**The data**
╔══
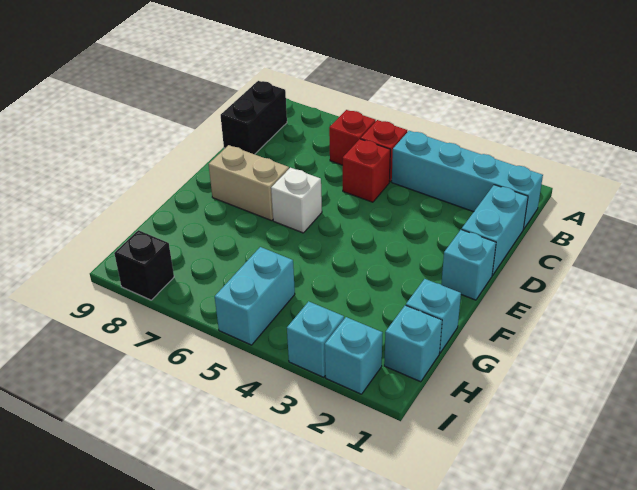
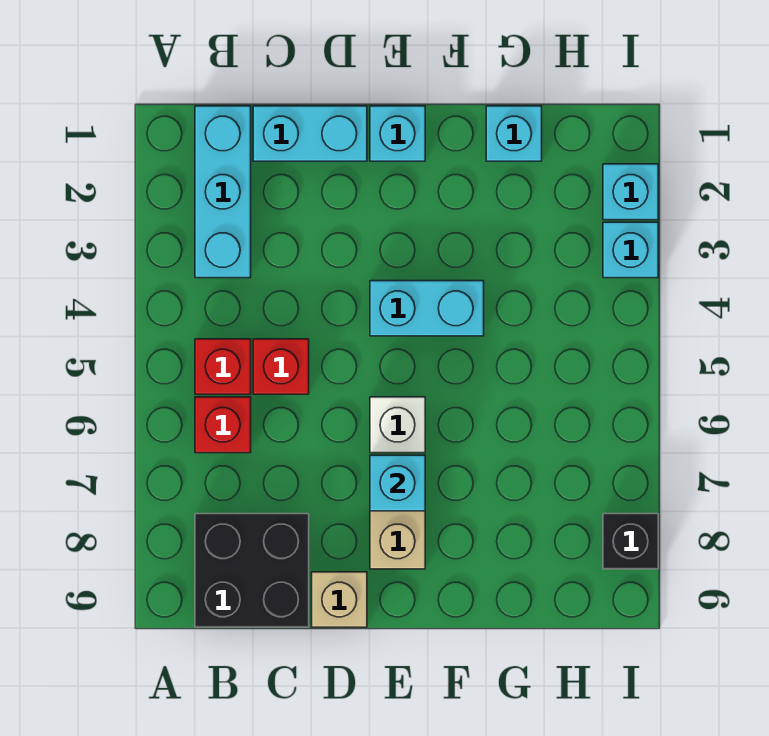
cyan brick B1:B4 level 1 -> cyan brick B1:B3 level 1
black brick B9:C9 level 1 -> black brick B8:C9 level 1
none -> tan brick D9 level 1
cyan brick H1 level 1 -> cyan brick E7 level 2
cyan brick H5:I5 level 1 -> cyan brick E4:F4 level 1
╚══
╔══
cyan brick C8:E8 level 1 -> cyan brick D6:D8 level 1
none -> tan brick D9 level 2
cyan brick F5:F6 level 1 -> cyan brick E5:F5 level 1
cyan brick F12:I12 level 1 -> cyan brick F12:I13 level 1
╚══
╔══
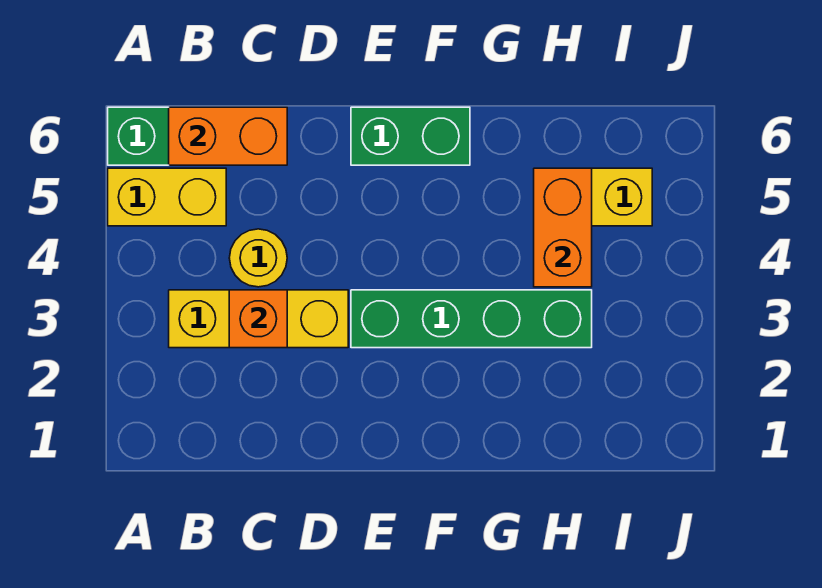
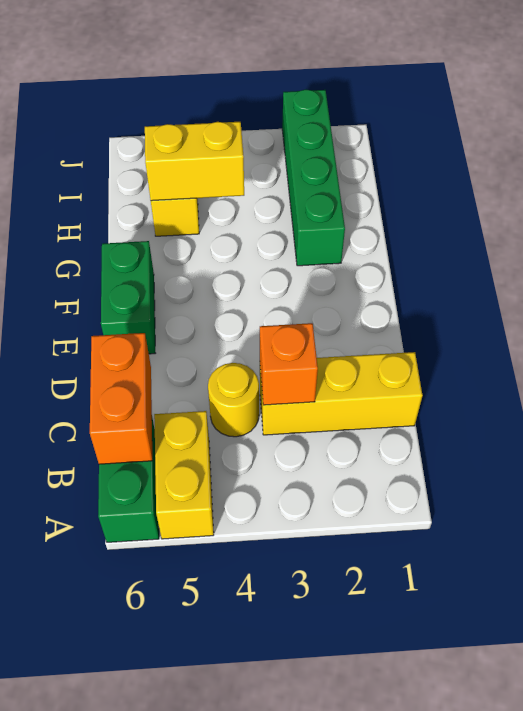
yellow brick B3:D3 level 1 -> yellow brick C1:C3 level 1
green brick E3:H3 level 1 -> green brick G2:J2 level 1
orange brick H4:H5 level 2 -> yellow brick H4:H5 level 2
╚══
**Work to be completed**
Reproduce exactly, and with no other material, the lines between those holding "cyan brick B1:B4" and "cyan brick H5:I5", inclusive.

**Your solution**
cyan brick B1:B4 level 1 -> cyan brick B1:B3 level 1
black brick B9:C9 level 1 -> black brick B8:C9 level 1
none -> tan brick D9 level 1
cyan brick H1 level 1 -> cyan brick E7 level 2
cyan brick H5:I5 level 1 -> cyan brick E4:F4 level 1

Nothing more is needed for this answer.